◆ **THE PROBLEM**:
The answer must be every line below that holds the word "ORANGE".

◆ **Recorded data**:
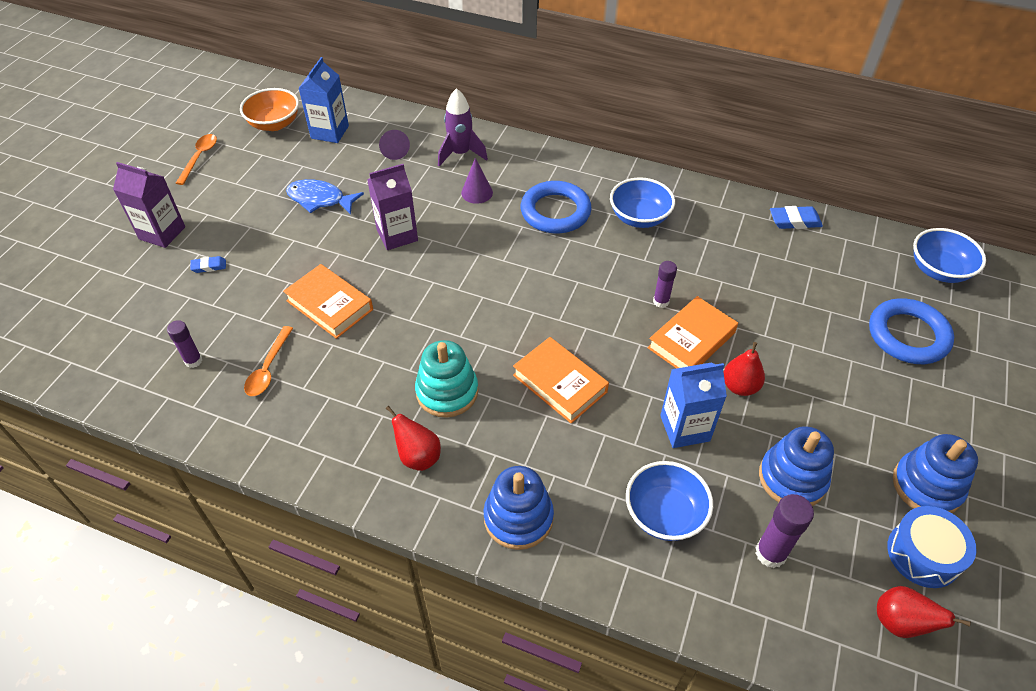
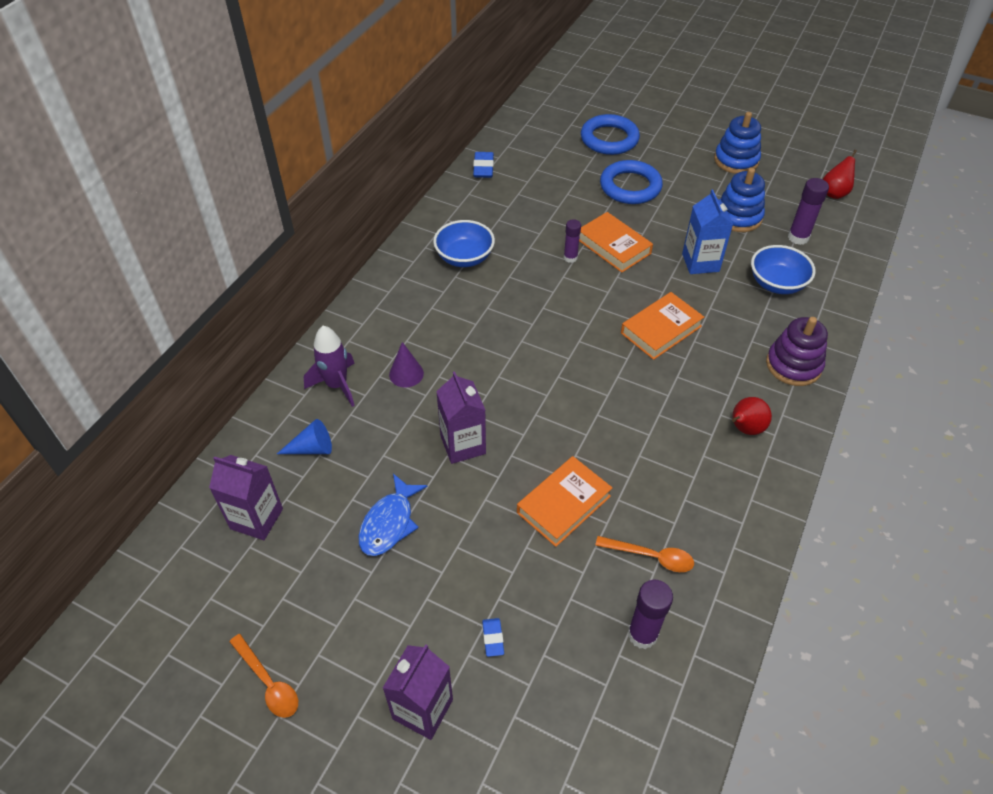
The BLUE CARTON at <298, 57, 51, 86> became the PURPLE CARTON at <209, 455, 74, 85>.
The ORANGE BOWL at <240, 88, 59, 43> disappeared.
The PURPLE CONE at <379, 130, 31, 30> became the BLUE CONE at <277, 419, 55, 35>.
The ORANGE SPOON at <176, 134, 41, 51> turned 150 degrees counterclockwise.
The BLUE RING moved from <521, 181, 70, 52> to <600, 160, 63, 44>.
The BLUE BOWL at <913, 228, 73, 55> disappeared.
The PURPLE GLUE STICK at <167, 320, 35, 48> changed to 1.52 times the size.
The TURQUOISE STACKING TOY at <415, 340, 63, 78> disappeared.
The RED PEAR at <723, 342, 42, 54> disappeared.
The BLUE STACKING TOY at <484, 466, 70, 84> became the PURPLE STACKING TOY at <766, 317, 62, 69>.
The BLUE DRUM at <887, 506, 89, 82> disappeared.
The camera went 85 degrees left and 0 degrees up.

◆ **TASK RESULT**:
The ORANGE BOWL at <240, 88, 59, 43> disappeared.
The ORANGE SPOON at <176, 134, 41, 51> turned 150 degrees counterclockwise.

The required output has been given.